Edit difference data:
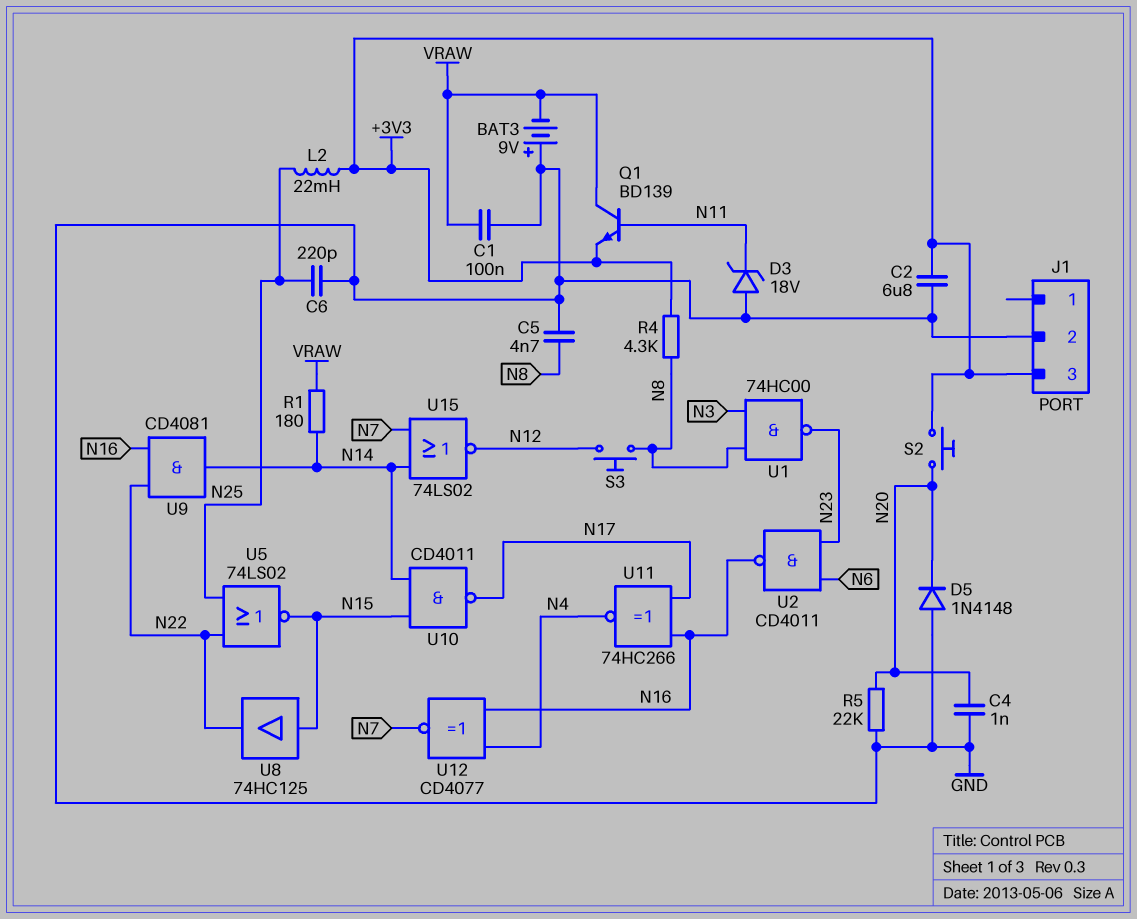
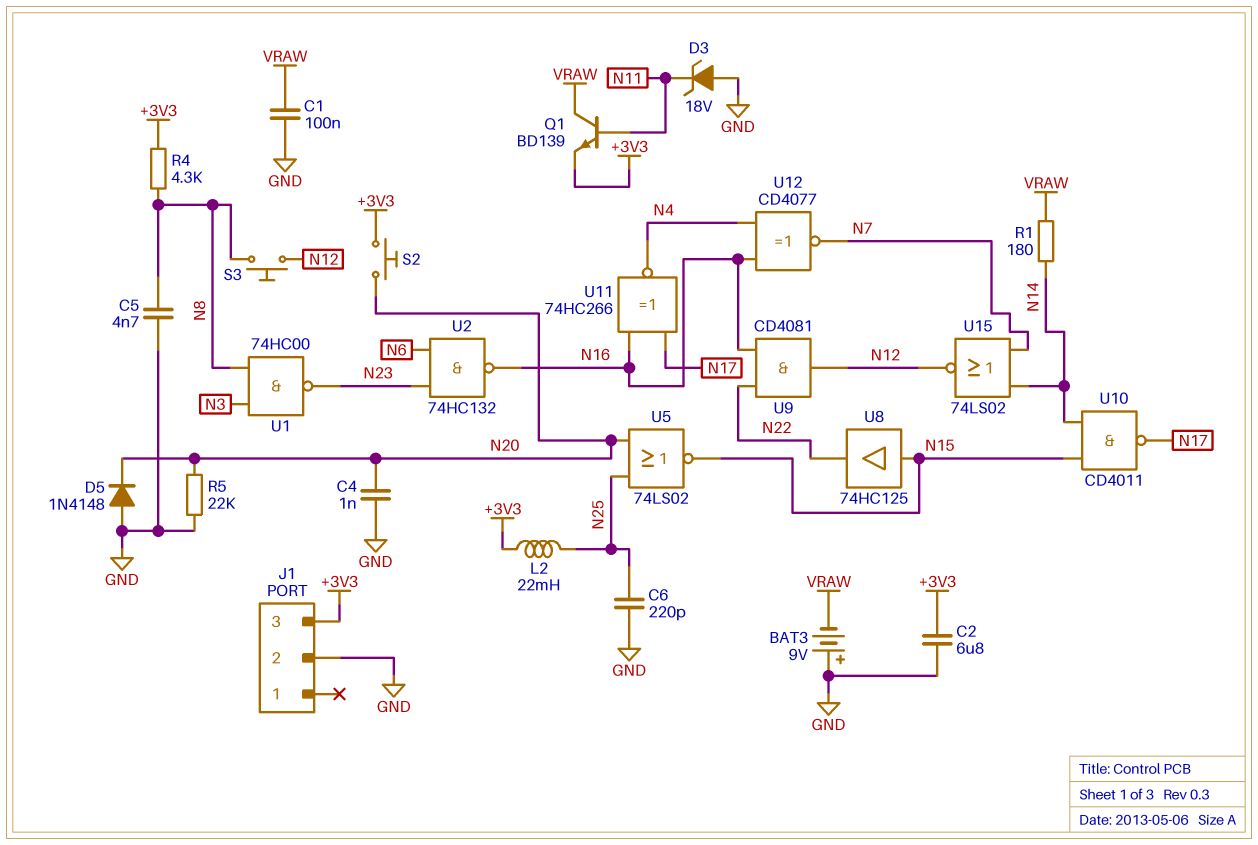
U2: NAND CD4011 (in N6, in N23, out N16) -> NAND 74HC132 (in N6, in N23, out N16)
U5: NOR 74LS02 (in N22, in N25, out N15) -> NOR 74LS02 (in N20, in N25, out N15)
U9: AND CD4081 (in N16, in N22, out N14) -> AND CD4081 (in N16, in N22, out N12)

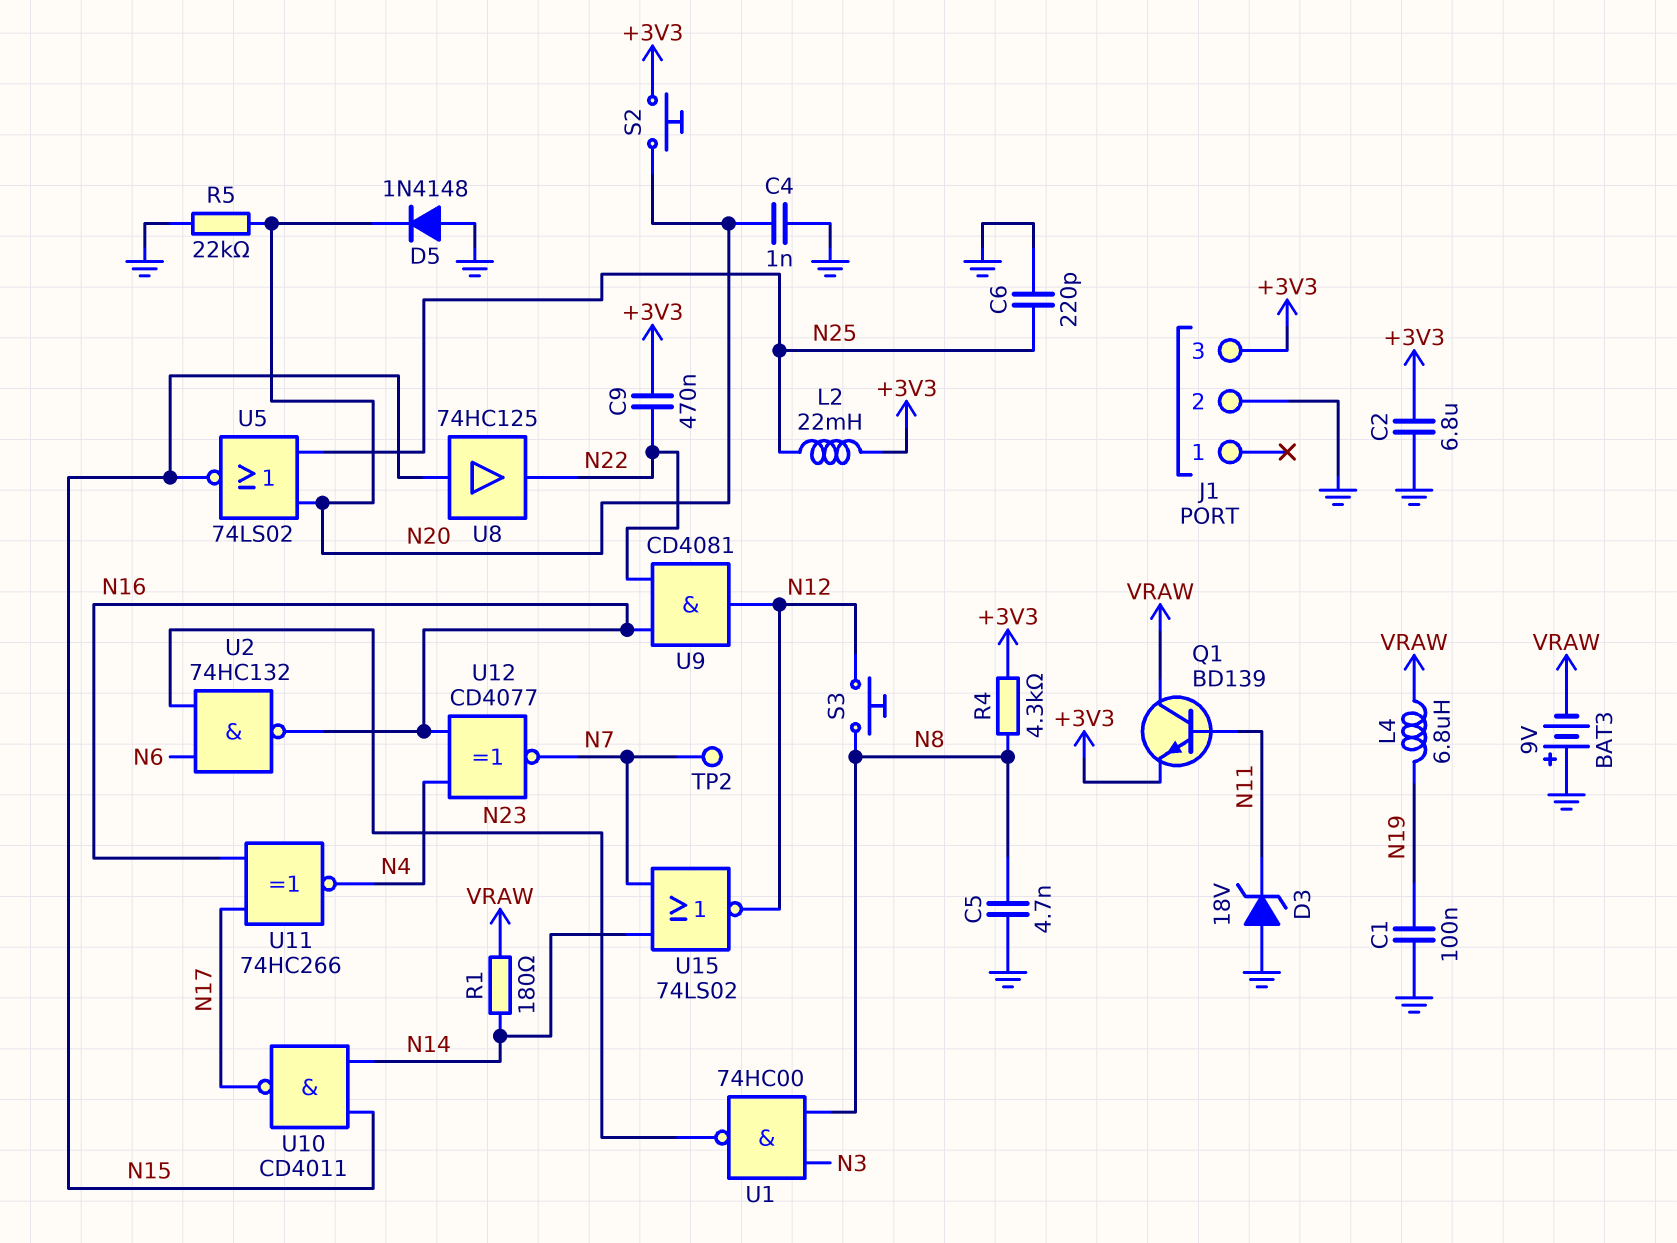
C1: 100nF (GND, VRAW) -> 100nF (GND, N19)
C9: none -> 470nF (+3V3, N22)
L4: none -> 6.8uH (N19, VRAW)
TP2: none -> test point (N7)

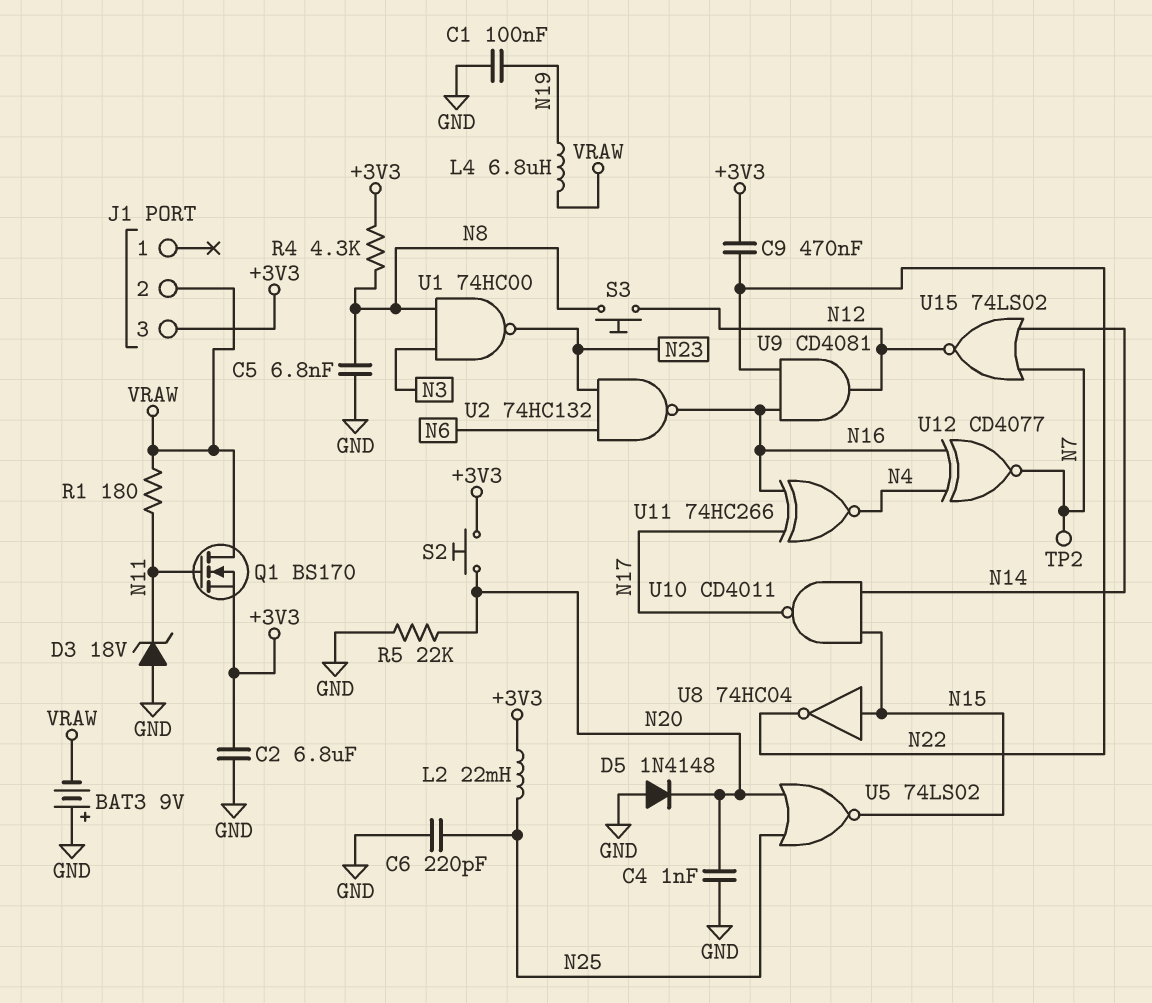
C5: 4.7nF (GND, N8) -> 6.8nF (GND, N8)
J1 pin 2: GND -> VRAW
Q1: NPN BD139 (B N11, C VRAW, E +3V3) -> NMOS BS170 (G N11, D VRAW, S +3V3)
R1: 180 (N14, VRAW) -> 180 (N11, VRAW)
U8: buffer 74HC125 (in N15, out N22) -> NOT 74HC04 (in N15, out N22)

### WORK TASK
The answer should be one number, the count of lines in the data that include the string "VRAW".

### TASK RESPONSE
5